Exercise objective: Print nothing but the lines below starting at the line that holds "camera: 80 degrees right, 10 degrees down" and ending at the line that holds "(329, 138) = (549, 127): purple", including both, each exactly as written.

Exercise inputs:
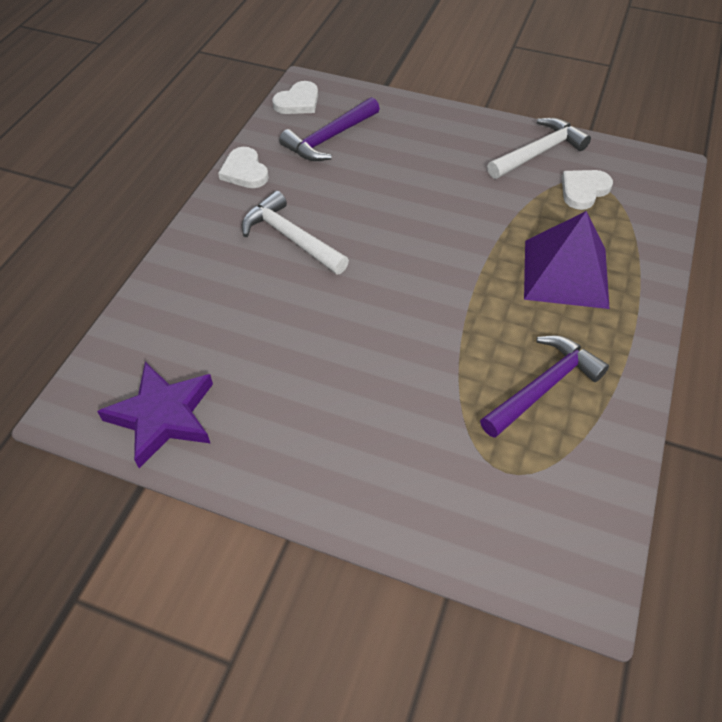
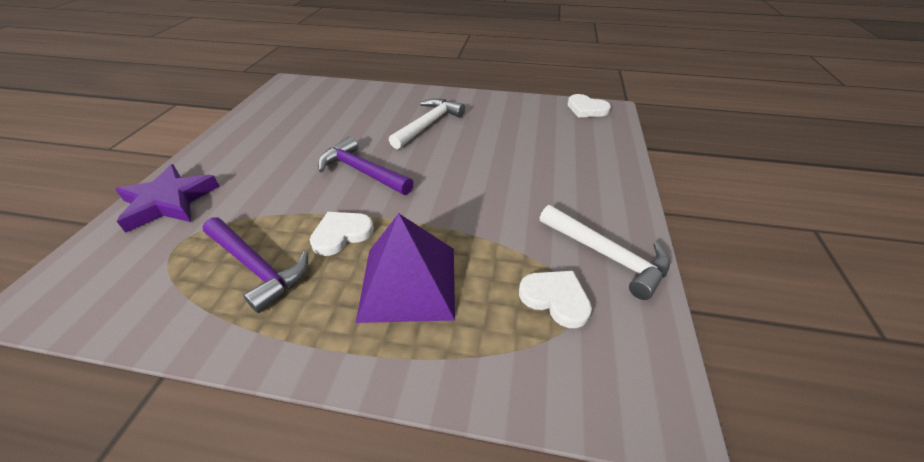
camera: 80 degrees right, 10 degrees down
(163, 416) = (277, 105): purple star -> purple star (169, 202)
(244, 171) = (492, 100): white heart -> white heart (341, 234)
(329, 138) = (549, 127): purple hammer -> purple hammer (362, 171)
==
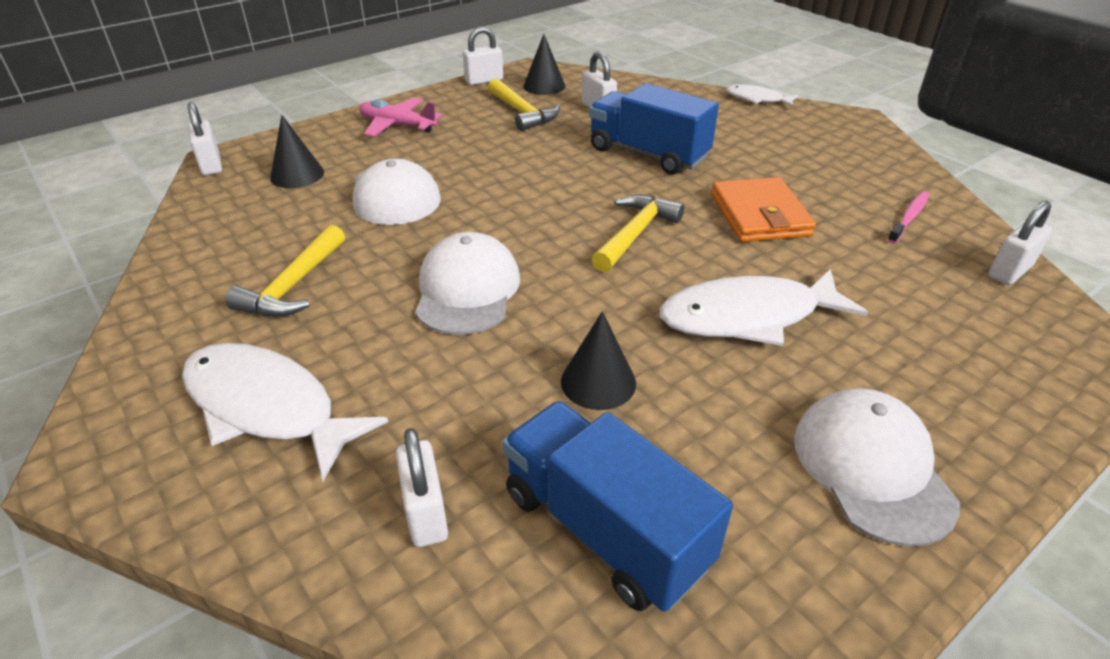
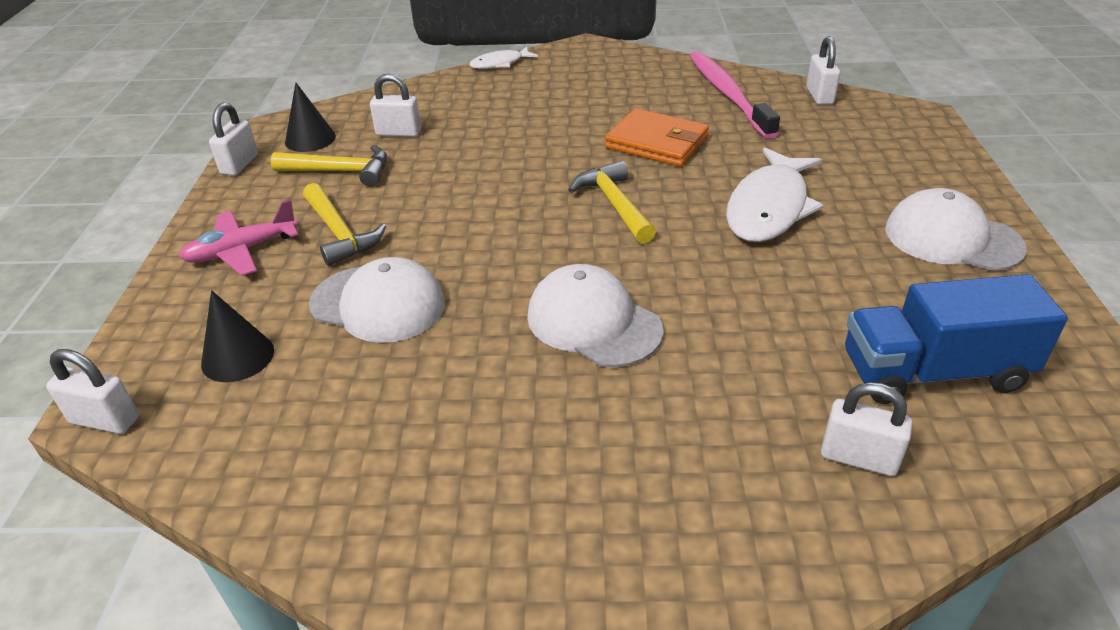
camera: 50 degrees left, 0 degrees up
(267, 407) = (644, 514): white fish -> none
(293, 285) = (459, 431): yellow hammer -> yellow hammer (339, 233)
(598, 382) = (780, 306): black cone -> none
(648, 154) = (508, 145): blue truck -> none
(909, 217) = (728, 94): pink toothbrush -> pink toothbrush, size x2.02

Response to this exercise:
camera: 80 degrees right, 10 degrees down
(163, 416) = (277, 105): purple star -> purple star (169, 202)
(244, 171) = (492, 100): white heart -> white heart (341, 234)
(329, 138) = (549, 127): purple hammer -> purple hammer (362, 171)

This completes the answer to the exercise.